Task input —
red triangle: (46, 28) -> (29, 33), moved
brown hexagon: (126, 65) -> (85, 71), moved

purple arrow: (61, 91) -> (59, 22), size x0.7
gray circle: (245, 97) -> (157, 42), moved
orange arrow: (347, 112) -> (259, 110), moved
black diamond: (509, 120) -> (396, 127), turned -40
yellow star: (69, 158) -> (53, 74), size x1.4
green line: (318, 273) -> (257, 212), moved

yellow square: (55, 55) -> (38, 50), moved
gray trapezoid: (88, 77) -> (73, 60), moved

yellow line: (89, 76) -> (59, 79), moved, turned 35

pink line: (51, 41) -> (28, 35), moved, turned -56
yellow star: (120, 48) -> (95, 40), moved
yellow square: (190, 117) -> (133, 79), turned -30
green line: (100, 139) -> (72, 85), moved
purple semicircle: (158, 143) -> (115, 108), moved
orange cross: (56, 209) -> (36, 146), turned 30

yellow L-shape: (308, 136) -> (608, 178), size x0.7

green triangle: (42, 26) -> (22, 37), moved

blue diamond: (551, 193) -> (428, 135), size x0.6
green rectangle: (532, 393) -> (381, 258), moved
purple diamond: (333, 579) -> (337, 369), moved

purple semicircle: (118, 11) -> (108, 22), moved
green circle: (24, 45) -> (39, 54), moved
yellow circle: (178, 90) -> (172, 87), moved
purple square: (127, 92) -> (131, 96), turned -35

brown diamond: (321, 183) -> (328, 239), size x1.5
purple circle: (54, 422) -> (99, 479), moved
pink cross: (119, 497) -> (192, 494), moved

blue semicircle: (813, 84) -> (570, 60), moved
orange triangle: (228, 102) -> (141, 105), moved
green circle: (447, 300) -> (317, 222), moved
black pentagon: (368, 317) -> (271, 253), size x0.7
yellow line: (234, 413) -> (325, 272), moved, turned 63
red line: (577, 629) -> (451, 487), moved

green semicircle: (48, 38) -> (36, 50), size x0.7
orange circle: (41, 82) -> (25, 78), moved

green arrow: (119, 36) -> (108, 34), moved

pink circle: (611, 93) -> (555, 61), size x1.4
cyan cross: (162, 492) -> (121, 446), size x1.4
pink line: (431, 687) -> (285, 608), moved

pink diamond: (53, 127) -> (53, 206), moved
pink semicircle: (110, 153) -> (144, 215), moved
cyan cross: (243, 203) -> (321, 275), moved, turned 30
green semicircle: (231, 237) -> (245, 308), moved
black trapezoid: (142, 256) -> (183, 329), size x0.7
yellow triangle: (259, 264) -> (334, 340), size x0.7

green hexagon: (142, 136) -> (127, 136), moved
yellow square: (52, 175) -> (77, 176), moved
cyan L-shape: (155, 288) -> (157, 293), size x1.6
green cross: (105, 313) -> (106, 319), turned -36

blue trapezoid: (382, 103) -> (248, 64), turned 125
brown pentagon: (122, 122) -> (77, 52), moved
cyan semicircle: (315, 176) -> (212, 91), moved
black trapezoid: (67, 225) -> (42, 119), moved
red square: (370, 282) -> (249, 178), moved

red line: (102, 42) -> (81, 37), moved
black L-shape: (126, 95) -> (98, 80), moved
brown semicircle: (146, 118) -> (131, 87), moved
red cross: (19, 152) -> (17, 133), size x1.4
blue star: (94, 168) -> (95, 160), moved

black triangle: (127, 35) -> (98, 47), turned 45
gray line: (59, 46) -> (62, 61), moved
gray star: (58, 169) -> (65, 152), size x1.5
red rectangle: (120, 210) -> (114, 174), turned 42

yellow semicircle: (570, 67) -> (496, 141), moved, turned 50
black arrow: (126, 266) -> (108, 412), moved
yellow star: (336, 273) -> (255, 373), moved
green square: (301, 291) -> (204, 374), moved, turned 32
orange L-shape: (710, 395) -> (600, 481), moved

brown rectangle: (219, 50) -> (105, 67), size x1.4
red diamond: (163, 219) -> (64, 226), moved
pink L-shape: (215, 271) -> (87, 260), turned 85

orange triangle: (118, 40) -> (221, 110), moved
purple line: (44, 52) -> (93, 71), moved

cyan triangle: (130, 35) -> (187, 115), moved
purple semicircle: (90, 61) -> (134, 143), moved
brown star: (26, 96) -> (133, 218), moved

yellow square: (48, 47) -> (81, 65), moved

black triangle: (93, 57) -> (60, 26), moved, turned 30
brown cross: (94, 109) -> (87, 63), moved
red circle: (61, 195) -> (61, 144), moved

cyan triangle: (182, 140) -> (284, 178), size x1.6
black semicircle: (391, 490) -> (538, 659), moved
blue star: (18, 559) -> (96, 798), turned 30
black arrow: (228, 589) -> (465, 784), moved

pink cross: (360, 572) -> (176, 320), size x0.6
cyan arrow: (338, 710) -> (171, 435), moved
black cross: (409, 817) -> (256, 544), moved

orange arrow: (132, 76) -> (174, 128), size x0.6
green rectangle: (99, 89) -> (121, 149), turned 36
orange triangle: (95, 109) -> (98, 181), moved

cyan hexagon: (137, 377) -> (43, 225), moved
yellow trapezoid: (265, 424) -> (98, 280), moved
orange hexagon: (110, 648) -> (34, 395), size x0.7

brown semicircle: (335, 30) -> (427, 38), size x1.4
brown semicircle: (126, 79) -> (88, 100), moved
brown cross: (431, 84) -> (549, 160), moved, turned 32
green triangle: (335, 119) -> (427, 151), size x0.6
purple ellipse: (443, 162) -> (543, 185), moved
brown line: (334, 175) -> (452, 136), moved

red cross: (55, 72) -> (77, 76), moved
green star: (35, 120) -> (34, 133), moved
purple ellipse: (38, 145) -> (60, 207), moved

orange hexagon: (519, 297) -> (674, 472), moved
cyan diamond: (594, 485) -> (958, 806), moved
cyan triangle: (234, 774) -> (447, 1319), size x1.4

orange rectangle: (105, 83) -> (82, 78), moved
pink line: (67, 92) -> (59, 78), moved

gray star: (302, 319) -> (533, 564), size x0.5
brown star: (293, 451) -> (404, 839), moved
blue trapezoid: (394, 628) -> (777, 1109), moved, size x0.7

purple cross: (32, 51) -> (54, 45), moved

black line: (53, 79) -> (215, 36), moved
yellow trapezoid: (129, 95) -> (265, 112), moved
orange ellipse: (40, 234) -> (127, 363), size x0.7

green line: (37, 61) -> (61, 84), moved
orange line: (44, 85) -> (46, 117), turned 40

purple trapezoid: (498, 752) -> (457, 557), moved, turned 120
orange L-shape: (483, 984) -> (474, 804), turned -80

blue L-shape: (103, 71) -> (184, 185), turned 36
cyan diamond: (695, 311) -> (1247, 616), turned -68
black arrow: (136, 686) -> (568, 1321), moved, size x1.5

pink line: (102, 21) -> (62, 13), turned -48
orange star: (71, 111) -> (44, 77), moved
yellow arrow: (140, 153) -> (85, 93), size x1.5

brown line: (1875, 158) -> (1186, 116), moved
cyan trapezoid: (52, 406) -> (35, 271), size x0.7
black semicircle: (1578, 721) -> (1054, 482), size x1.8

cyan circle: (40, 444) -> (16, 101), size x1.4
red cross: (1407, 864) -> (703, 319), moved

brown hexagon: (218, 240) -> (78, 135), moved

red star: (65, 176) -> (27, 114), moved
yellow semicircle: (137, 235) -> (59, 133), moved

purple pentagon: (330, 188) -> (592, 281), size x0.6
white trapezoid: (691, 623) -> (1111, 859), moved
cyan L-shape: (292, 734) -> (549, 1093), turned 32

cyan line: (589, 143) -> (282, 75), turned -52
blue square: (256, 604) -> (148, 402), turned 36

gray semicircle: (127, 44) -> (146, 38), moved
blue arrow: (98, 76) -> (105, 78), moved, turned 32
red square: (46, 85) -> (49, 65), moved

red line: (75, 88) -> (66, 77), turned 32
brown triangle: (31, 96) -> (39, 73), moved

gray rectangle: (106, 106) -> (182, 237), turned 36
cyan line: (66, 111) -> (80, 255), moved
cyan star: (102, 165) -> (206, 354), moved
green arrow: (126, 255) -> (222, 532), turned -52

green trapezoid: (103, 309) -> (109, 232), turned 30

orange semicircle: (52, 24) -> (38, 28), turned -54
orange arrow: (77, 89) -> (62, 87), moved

Problem requirements —
For the listing above, print only the lines starting at the line containing "brown rectangle: (219, 50)" and ending at the line containing "yellow trapezoid: (265, 424)", exactly, both included.

Answer to the exercise —
brown rectangle: (219, 50) -> (105, 67), size x1.4
red diamond: (163, 219) -> (64, 226), moved
pink L-shape: (215, 271) -> (87, 260), turned 85

orange triangle: (118, 40) -> (221, 110), moved
purple line: (44, 52) -> (93, 71), moved

cyan triangle: (130, 35) -> (187, 115), moved
purple semicircle: (90, 61) -> (134, 143), moved
brown star: (26, 96) -> (133, 218), moved

yellow square: (48, 47) -> (81, 65), moved

black triangle: (93, 57) -> (60, 26), moved, turned 30
brown cross: (94, 109) -> (87, 63), moved
red circle: (61, 195) -> (61, 144), moved

cyan triangle: (182, 140) -> (284, 178), size x1.6
black semicircle: (391, 490) -> (538, 659), moved
blue star: (18, 559) -> (96, 798), turned 30
black arrow: (228, 589) -> (465, 784), moved

pink cross: (360, 572) -> (176, 320), size x0.6
cyan arrow: (338, 710) -> (171, 435), moved
black cross: (409, 817) -> (256, 544), moved

orange arrow: (132, 76) -> (174, 128), size x0.6
green rectangle: (99, 89) -> (121, 149), turned 36
orange triangle: (95, 109) -> (98, 181), moved

cyan hexagon: (137, 377) -> (43, 225), moved
yellow trapezoid: (265, 424) -> (98, 280), moved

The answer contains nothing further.